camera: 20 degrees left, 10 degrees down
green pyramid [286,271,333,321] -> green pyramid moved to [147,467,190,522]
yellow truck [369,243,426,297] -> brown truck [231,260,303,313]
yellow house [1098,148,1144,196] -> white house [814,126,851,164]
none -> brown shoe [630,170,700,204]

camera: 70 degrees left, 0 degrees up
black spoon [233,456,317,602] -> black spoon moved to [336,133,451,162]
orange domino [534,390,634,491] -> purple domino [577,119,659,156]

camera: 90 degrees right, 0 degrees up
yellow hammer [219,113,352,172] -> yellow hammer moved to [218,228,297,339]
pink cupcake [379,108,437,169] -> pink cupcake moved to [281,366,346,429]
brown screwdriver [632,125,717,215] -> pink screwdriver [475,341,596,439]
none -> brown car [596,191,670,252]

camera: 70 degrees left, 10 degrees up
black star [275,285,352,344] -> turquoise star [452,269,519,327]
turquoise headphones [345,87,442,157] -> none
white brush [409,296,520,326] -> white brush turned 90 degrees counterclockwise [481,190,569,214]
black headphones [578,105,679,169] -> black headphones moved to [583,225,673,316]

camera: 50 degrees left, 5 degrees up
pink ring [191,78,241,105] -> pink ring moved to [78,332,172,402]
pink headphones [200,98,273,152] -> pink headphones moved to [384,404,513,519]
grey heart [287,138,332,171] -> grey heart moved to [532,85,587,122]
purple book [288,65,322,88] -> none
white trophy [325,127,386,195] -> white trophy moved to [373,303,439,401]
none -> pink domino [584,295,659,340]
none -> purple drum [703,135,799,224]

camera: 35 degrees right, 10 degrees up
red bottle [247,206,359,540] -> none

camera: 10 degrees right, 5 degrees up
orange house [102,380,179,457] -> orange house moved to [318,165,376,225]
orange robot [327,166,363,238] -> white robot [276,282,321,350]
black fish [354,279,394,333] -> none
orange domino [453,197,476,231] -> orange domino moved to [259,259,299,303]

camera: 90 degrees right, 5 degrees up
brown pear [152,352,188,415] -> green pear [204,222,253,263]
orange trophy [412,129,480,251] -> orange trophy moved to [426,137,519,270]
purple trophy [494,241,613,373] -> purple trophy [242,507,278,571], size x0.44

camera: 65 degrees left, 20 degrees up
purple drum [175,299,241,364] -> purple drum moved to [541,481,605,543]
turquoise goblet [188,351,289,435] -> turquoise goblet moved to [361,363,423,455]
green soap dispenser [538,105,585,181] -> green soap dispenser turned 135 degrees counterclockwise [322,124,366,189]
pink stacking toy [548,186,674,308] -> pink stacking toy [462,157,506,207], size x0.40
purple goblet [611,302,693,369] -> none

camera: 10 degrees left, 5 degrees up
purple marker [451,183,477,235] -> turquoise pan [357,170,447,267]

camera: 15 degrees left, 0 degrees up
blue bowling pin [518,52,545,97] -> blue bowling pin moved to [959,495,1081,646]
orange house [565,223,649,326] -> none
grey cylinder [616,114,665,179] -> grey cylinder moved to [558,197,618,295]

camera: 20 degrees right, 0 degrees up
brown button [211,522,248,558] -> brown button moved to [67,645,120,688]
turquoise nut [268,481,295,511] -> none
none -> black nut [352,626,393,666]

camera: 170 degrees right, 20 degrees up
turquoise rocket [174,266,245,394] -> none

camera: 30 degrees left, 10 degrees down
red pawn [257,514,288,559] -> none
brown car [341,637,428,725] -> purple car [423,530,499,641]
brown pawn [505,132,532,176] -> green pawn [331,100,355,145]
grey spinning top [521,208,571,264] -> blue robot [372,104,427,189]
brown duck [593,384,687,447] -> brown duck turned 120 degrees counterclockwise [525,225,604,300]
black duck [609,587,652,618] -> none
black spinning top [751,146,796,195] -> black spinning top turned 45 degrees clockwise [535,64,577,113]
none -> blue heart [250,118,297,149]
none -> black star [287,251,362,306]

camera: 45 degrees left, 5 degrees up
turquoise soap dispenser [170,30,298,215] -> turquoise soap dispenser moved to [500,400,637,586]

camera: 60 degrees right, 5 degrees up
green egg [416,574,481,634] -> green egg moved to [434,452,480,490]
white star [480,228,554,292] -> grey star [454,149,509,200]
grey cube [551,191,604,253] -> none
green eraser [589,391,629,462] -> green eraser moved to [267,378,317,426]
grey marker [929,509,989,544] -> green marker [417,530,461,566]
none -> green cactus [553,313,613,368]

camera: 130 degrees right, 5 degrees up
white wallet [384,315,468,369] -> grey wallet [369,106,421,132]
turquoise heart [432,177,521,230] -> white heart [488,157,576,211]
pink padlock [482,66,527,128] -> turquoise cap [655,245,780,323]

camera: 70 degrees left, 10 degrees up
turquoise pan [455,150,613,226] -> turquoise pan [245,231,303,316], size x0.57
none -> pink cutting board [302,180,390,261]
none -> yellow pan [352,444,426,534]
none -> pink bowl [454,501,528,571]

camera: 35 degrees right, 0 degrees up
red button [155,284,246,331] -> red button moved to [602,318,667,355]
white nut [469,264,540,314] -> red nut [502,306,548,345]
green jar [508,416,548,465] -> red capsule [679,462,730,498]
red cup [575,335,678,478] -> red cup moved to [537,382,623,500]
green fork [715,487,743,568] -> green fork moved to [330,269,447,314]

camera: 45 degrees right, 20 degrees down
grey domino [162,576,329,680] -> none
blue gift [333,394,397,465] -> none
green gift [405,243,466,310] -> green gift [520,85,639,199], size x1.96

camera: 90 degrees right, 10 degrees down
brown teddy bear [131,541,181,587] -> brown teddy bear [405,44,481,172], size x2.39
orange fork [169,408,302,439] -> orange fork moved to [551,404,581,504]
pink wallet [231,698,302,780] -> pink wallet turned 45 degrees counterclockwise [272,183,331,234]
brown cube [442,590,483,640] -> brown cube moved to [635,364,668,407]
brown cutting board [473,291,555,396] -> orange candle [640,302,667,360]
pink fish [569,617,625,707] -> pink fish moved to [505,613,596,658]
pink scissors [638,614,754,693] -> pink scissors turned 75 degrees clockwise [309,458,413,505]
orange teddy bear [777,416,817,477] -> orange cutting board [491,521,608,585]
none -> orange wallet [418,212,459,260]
···
Assignment => The records above should be returned exactly.

Final answer =>
camera: 20 degrees left, 10 degrees down
green pyramid [286,271,333,321] -> green pyramid moved to [147,467,190,522]
yellow truck [369,243,426,297] -> brown truck [231,260,303,313]
yellow house [1098,148,1144,196] -> white house [814,126,851,164]
none -> brown shoe [630,170,700,204]

camera: 70 degrees left, 0 degrees up
black spoon [233,456,317,602] -> black spoon moved to [336,133,451,162]
orange domino [534,390,634,491] -> purple domino [577,119,659,156]

camera: 90 degrees right, 0 degrees up
yellow hammer [219,113,352,172] -> yellow hammer moved to [218,228,297,339]
pink cupcake [379,108,437,169] -> pink cupcake moved to [281,366,346,429]
brown screwdriver [632,125,717,215] -> pink screwdriver [475,341,596,439]
none -> brown car [596,191,670,252]

camera: 70 degrees left, 10 degrees up
black star [275,285,352,344] -> turquoise star [452,269,519,327]
turquoise headphones [345,87,442,157] -> none
white brush [409,296,520,326] -> white brush turned 90 degrees counterclockwise [481,190,569,214]
black headphones [578,105,679,169] -> black headphones moved to [583,225,673,316]

camera: 50 degrees left, 5 degrees up
pink ring [191,78,241,105] -> pink ring moved to [78,332,172,402]
pink headphones [200,98,273,152] -> pink headphones moved to [384,404,513,519]
grey heart [287,138,332,171] -> grey heart moved to [532,85,587,122]
purple book [288,65,322,88] -> none
white trophy [325,127,386,195] -> white trophy moved to [373,303,439,401]
none -> pink domino [584,295,659,340]
none -> purple drum [703,135,799,224]

camera: 35 degrees right, 10 degrees up
red bottle [247,206,359,540] -> none

camera: 10 degrees right, 5 degrees up
orange house [102,380,179,457] -> orange house moved to [318,165,376,225]
orange robot [327,166,363,238] -> white robot [276,282,321,350]
black fish [354,279,394,333] -> none
orange domino [453,197,476,231] -> orange domino moved to [259,259,299,303]

camera: 90 degrees right, 5 degrees up
brown pear [152,352,188,415] -> green pear [204,222,253,263]
orange trophy [412,129,480,251] -> orange trophy moved to [426,137,519,270]
purple trophy [494,241,613,373] -> purple trophy [242,507,278,571], size x0.44

camera: 65 degrees left, 20 degrees up
purple drum [175,299,241,364] -> purple drum moved to [541,481,605,543]
turquoise goblet [188,351,289,435] -> turquoise goblet moved to [361,363,423,455]
green soap dispenser [538,105,585,181] -> green soap dispenser turned 135 degrees counterclockwise [322,124,366,189]
pink stacking toy [548,186,674,308] -> pink stacking toy [462,157,506,207], size x0.40
purple goblet [611,302,693,369] -> none

camera: 10 degrees left, 5 degrees up
purple marker [451,183,477,235] -> turquoise pan [357,170,447,267]

camera: 15 degrees left, 0 degrees up
blue bowling pin [518,52,545,97] -> blue bowling pin moved to [959,495,1081,646]
orange house [565,223,649,326] -> none
grey cylinder [616,114,665,179] -> grey cylinder moved to [558,197,618,295]

camera: 20 degrees right, 0 degrees up
brown button [211,522,248,558] -> brown button moved to [67,645,120,688]
turquoise nut [268,481,295,511] -> none
none -> black nut [352,626,393,666]

camera: 170 degrees right, 20 degrees up
turquoise rocket [174,266,245,394] -> none

camera: 30 degrees left, 10 degrees down
red pawn [257,514,288,559] -> none
brown car [341,637,428,725] -> purple car [423,530,499,641]
brown pawn [505,132,532,176] -> green pawn [331,100,355,145]
grey spinning top [521,208,571,264] -> blue robot [372,104,427,189]
brown duck [593,384,687,447] -> brown duck turned 120 degrees counterclockwise [525,225,604,300]
black duck [609,587,652,618] -> none
black spinning top [751,146,796,195] -> black spinning top turned 45 degrees clockwise [535,64,577,113]
none -> blue heart [250,118,297,149]
none -> black star [287,251,362,306]

camera: 45 degrees left, 5 degrees up
turquoise soap dispenser [170,30,298,215] -> turquoise soap dispenser moved to [500,400,637,586]

camera: 60 degrees right, 5 degrees up
green egg [416,574,481,634] -> green egg moved to [434,452,480,490]
white star [480,228,554,292] -> grey star [454,149,509,200]
grey cube [551,191,604,253] -> none
green eraser [589,391,629,462] -> green eraser moved to [267,378,317,426]
grey marker [929,509,989,544] -> green marker [417,530,461,566]
none -> green cactus [553,313,613,368]

camera: 130 degrees right, 5 degrees up
white wallet [384,315,468,369] -> grey wallet [369,106,421,132]
turquoise heart [432,177,521,230] -> white heart [488,157,576,211]
pink padlock [482,66,527,128] -> turquoise cap [655,245,780,323]

camera: 70 degrees left, 10 degrees up
turquoise pan [455,150,613,226] -> turquoise pan [245,231,303,316], size x0.57
none -> pink cutting board [302,180,390,261]
none -> yellow pan [352,444,426,534]
none -> pink bowl [454,501,528,571]

camera: 35 degrees right, 0 degrees up
red button [155,284,246,331] -> red button moved to [602,318,667,355]
white nut [469,264,540,314] -> red nut [502,306,548,345]
green jar [508,416,548,465] -> red capsule [679,462,730,498]
red cup [575,335,678,478] -> red cup moved to [537,382,623,500]
green fork [715,487,743,568] -> green fork moved to [330,269,447,314]

camera: 45 degrees right, 20 degrees down
grey domino [162,576,329,680] -> none
blue gift [333,394,397,465] -> none
green gift [405,243,466,310] -> green gift [520,85,639,199], size x1.96

camera: 90 degrees right, 10 degrees down
brown teddy bear [131,541,181,587] -> brown teddy bear [405,44,481,172], size x2.39
orange fork [169,408,302,439] -> orange fork moved to [551,404,581,504]
pink wallet [231,698,302,780] -> pink wallet turned 45 degrees counterclockwise [272,183,331,234]
brown cube [442,590,483,640] -> brown cube moved to [635,364,668,407]
brown cutting board [473,291,555,396] -> orange candle [640,302,667,360]
pink fish [569,617,625,707] -> pink fish moved to [505,613,596,658]
pink scissors [638,614,754,693] -> pink scissors turned 75 degrees clockwise [309,458,413,505]
orange teddy bear [777,416,817,477] -> orange cutting board [491,521,608,585]
none -> orange wallet [418,212,459,260]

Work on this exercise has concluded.